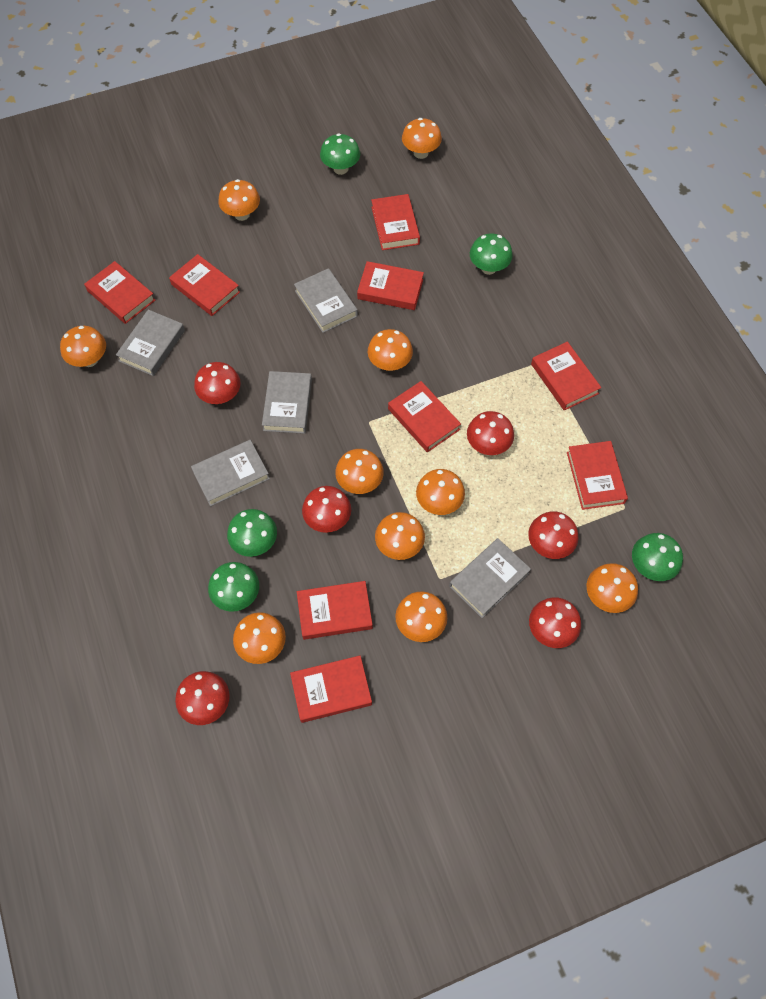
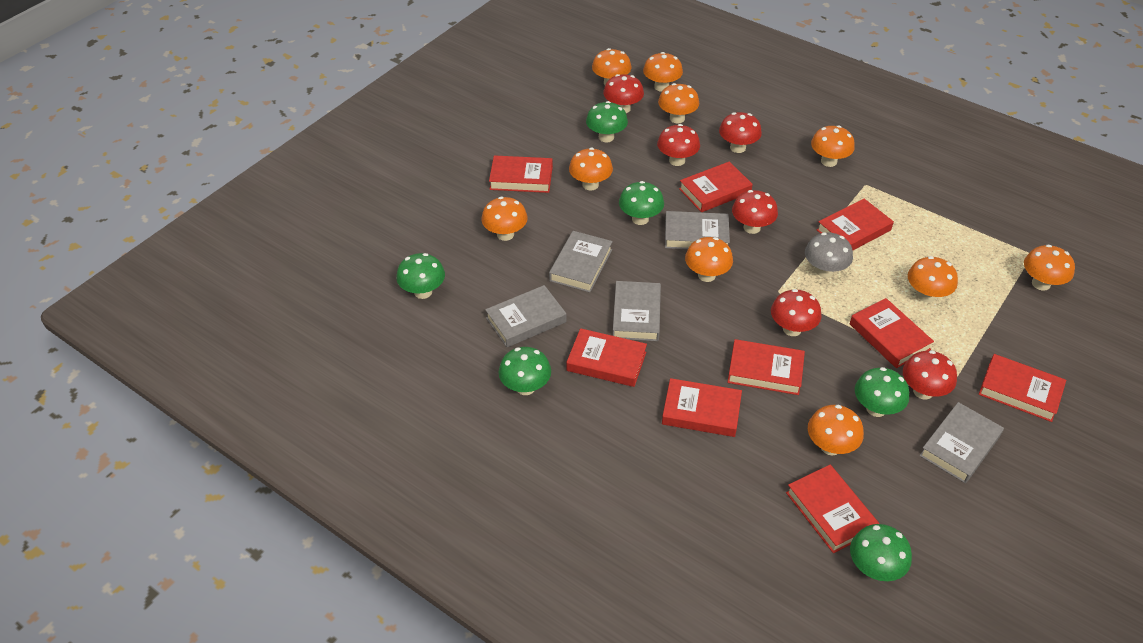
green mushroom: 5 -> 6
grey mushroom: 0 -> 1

---*---

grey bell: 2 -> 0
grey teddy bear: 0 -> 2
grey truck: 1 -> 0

---*---

**Activity**:
Your task is to show every line of the listing above containing "grey".

**Solved exercise**:
grey mushroom: 0 -> 1
grey bell: 2 -> 0
grey teddy bear: 0 -> 2
grey truck: 1 -> 0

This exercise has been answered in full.